*WORK REQUIRED*
Below are some records. Return exactly the lines from the one with "(426, 225) = (323, 251): blue" to the one with "(706, 246) = (269, 465): blue", and nothing else.
★ ★ ★
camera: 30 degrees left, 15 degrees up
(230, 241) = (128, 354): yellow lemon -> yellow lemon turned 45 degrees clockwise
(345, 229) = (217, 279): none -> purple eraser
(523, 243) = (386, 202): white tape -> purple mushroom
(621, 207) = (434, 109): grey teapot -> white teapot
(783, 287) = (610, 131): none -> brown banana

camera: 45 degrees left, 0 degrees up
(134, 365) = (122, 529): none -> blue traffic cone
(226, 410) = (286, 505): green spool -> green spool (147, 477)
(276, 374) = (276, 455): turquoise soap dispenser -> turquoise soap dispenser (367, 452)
★ ★ ★
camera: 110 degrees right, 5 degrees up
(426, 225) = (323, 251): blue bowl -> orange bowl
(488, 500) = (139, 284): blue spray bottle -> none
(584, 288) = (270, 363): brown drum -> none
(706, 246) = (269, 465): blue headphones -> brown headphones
★ ★ ★
*TASK RESPONSE*
(426, 225) = (323, 251): blue bowl -> orange bowl
(488, 500) = (139, 284): blue spray bottle -> none
(584, 288) = (270, 363): brown drum -> none
(706, 246) = (269, 465): blue headphones -> brown headphones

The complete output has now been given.